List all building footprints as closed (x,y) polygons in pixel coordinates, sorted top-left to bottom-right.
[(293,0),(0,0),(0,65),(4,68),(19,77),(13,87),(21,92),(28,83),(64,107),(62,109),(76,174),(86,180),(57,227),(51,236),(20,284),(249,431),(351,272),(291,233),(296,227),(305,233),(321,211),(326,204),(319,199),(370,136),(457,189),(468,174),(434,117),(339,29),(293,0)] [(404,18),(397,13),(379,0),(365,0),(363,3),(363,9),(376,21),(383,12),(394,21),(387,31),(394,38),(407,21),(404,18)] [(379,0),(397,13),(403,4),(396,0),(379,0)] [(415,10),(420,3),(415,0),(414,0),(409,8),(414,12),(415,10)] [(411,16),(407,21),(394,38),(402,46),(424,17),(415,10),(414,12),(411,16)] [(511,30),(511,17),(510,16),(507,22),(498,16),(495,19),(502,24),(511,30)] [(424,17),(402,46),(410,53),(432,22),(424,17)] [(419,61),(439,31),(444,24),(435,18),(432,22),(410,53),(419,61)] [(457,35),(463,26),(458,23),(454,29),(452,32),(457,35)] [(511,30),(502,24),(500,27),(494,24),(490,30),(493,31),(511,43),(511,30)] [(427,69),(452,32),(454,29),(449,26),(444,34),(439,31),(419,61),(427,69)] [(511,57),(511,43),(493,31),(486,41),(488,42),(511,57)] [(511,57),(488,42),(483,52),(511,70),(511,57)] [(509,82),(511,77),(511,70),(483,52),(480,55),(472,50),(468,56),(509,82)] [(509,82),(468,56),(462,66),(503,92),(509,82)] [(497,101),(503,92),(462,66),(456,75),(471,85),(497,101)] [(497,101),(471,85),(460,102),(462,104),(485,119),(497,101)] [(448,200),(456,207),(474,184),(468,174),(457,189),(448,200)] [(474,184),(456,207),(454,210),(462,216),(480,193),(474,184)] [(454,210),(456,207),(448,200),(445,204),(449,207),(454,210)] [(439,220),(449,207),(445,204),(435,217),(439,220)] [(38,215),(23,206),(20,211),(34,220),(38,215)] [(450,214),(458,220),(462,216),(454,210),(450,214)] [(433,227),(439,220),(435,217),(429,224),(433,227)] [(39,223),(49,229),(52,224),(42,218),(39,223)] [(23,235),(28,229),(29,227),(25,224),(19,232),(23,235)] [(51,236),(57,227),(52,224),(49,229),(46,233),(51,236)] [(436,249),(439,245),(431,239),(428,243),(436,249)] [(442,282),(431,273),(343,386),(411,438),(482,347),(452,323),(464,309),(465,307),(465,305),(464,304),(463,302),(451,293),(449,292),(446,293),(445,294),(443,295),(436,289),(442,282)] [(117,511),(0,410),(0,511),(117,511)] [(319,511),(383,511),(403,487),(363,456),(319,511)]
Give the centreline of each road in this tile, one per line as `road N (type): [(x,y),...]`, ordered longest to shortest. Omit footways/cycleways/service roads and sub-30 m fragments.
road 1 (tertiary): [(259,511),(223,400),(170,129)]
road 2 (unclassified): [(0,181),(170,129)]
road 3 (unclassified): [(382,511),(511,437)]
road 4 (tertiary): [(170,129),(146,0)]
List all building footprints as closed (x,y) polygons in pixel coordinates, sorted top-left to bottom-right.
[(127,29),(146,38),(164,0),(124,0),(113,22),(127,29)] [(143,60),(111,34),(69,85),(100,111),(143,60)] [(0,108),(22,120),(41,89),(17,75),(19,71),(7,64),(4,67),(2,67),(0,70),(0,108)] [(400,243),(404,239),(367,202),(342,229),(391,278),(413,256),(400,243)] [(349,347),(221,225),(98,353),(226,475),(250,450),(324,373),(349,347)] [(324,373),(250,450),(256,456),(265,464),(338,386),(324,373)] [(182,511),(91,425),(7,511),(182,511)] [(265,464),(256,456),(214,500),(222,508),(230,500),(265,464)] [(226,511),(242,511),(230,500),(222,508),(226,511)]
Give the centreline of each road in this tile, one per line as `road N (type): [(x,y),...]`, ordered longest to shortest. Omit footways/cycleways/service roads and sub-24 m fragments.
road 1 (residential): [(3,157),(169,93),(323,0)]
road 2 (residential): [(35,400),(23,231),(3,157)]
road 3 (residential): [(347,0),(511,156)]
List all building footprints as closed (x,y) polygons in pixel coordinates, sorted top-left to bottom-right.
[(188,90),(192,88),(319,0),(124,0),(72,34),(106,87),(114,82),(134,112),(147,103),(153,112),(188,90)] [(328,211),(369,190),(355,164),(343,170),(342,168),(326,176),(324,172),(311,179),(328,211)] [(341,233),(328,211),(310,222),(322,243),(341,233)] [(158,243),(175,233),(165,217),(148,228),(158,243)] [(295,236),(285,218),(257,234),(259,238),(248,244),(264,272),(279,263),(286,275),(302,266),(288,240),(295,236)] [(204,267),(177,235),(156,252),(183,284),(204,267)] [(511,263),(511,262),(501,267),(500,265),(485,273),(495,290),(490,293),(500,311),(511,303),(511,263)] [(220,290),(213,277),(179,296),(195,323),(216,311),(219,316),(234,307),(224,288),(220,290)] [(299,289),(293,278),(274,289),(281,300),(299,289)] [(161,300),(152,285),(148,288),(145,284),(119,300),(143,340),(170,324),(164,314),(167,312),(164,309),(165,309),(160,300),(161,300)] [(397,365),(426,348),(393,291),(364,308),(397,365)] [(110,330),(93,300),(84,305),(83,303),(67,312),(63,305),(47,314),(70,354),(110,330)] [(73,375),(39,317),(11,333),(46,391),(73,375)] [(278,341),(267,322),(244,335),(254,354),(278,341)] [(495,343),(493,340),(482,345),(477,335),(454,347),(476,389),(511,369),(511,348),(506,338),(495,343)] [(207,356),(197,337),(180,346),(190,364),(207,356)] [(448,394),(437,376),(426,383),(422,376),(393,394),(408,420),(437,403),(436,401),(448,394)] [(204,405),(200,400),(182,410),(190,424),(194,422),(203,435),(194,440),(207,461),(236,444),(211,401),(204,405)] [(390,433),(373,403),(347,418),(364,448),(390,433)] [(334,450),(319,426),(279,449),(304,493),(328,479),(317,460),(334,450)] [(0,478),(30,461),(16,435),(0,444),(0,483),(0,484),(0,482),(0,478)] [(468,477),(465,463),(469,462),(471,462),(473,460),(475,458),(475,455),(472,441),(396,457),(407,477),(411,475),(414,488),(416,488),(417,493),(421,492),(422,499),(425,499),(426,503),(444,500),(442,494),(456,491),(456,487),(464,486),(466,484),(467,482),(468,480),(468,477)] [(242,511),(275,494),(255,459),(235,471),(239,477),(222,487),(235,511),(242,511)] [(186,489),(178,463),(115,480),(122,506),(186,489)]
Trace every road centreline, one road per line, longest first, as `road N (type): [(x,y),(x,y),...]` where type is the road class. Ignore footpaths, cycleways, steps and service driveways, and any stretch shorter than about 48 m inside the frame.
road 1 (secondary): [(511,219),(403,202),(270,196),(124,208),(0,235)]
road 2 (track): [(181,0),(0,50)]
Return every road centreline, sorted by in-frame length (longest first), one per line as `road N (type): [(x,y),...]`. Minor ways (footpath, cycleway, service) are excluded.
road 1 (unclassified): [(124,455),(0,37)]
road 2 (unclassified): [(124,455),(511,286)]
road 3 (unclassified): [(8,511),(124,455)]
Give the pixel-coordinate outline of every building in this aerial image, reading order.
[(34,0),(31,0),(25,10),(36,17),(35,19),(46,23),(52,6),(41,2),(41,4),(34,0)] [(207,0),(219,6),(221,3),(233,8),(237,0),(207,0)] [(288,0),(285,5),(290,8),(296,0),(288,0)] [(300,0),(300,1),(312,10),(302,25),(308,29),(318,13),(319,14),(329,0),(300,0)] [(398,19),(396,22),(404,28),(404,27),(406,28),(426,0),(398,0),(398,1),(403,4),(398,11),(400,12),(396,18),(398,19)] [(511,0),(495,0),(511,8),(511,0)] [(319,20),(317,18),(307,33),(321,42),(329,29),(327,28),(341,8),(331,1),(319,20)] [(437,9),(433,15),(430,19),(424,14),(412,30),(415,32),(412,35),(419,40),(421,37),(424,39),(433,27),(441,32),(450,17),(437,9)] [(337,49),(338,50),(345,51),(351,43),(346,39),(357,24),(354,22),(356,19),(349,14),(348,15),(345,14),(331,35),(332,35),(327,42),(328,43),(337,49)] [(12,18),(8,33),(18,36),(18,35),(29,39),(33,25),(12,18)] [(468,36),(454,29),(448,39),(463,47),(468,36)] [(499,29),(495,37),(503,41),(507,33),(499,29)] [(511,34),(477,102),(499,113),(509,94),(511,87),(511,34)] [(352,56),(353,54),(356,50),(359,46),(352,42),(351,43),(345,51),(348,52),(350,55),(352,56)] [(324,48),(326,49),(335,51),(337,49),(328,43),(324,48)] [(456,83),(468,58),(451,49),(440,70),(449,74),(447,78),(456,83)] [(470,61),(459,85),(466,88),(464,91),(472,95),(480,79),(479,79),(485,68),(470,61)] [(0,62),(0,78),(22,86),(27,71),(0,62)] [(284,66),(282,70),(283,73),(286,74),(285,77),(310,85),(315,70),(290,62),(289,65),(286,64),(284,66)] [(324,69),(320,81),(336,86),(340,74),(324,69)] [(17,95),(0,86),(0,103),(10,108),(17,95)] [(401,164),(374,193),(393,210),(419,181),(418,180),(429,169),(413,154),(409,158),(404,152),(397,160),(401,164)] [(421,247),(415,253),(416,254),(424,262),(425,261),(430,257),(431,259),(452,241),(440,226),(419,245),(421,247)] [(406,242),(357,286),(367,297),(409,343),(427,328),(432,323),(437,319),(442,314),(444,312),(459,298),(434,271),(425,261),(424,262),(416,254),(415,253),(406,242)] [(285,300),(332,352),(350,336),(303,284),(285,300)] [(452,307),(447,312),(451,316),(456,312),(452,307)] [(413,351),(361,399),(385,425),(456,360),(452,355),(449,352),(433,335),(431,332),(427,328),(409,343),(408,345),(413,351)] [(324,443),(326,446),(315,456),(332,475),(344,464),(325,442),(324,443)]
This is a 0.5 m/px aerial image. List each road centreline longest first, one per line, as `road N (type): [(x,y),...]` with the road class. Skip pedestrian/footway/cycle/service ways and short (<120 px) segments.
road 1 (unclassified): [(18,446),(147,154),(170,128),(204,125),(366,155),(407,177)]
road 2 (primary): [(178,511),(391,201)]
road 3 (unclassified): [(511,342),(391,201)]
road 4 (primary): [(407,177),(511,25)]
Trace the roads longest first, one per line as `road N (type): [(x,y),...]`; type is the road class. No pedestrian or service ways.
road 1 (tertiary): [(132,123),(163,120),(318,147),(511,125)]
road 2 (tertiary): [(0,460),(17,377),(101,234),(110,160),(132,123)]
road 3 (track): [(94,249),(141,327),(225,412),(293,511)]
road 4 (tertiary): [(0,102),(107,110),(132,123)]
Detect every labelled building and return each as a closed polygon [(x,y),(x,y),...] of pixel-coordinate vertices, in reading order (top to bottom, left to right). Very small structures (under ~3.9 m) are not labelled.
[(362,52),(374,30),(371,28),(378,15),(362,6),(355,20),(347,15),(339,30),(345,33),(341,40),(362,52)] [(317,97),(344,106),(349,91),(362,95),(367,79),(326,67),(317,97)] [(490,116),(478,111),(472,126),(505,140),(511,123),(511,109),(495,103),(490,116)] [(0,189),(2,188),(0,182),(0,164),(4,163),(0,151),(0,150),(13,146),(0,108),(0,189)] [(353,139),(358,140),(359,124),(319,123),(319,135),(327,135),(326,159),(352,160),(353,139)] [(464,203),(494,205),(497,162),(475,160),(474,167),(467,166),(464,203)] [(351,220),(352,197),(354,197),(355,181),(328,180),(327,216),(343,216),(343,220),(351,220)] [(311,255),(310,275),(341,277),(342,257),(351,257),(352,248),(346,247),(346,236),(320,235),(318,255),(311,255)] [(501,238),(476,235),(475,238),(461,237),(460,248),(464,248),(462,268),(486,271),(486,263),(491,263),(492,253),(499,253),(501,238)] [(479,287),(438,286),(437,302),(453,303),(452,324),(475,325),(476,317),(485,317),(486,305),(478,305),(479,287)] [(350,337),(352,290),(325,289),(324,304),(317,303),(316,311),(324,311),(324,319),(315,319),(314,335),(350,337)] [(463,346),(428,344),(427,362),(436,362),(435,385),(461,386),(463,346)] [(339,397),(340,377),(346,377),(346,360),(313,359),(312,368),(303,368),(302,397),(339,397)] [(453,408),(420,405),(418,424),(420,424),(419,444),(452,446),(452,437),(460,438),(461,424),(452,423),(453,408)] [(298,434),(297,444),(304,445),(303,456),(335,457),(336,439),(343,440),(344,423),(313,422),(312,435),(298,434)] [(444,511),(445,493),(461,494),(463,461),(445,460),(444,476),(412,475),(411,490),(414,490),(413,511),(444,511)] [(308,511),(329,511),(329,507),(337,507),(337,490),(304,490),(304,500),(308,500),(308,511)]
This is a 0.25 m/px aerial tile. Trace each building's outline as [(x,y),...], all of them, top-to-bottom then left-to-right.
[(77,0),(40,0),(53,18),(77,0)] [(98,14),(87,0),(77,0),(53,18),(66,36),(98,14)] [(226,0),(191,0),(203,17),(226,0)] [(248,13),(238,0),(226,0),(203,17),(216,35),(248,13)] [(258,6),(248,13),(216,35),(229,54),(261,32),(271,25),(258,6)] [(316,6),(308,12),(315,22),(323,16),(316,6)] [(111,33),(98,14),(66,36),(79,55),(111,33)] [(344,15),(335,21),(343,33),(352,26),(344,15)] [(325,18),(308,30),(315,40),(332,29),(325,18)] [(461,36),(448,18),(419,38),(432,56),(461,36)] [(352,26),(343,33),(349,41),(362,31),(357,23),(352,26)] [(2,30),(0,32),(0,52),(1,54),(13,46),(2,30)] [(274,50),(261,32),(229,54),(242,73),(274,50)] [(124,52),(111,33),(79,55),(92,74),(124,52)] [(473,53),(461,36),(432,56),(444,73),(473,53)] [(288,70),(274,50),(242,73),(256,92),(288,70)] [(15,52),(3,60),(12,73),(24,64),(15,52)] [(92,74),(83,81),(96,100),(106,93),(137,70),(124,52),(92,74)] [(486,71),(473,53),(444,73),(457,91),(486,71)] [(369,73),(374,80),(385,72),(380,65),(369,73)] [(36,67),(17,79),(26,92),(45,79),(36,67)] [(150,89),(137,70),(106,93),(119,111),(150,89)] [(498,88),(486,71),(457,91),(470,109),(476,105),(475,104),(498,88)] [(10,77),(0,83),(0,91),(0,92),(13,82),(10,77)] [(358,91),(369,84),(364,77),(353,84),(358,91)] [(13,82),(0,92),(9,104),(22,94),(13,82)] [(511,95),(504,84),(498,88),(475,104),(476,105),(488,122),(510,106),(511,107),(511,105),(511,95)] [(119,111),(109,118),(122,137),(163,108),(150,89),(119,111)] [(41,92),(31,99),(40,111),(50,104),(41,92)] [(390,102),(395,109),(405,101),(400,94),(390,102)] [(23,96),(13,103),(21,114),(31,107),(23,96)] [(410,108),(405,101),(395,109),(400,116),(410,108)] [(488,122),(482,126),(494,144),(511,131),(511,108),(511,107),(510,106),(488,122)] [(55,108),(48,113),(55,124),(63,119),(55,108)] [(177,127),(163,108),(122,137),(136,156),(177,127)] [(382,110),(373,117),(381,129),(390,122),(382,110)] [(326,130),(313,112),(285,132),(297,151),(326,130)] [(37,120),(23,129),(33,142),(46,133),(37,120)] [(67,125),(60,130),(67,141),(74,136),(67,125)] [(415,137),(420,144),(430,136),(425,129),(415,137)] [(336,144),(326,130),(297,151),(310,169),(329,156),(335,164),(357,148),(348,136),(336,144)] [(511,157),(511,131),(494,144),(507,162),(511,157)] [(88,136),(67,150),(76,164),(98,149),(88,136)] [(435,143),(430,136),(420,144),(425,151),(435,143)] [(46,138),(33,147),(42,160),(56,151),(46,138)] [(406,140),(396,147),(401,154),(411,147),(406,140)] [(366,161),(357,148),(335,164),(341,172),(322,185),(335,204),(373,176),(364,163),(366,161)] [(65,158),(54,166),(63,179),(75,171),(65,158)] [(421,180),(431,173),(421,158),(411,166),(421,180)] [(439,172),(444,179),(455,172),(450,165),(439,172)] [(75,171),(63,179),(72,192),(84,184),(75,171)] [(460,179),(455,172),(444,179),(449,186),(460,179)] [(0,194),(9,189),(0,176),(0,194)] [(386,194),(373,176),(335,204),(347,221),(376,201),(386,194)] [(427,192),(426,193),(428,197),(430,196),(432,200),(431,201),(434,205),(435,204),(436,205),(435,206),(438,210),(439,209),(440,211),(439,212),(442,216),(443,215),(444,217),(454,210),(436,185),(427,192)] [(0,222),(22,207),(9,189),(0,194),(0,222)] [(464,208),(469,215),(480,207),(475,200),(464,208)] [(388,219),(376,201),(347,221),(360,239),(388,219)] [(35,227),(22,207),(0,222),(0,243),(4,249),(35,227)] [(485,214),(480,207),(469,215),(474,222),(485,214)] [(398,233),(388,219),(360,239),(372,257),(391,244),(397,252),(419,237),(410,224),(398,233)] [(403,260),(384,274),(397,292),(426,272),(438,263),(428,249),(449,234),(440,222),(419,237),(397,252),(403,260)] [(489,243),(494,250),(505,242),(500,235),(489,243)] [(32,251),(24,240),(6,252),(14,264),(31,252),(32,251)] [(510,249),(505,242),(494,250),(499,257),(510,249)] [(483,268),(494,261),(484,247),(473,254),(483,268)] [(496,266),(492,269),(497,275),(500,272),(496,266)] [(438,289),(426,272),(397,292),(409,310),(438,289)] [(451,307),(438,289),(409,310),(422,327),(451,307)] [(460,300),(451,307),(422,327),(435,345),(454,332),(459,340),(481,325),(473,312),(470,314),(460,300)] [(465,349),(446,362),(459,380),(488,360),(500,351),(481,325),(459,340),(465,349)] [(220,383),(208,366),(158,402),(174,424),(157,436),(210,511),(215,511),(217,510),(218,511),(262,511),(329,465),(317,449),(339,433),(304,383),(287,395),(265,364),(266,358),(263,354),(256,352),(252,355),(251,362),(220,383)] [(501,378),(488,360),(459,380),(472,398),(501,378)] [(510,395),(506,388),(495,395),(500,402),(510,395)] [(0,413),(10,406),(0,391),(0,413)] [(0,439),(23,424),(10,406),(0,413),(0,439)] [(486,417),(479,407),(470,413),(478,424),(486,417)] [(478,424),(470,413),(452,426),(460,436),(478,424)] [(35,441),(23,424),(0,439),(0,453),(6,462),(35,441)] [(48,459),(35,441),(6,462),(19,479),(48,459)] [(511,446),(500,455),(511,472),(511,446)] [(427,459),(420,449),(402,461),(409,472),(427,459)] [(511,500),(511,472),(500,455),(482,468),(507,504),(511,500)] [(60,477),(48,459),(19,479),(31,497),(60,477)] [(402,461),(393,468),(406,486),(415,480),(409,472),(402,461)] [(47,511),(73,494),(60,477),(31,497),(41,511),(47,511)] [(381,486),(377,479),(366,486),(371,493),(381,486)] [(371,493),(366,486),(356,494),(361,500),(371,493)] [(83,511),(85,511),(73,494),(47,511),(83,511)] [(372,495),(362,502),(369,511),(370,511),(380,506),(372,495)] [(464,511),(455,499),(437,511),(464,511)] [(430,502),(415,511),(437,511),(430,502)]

[Exercise instructions]: Collect every line above that contains the string "Give" and copy each one in full. Case counts.

[Reply]:
Give the centreline of each road in this tile, one per line as `road N (type): [(x,y),...]`, ordered longest to shortest. Omit footways/cycleways/service roads and sub-30 m fragments.
Give the centreline of each road in this tile, one per line as `road N (type): [(x,y),...]`, ordered longest to shortest. Omit footways/cycleways/service roads and sub-24 m fragments.
Give the pixel-coordinate outline of every building in this aerial image, reading order.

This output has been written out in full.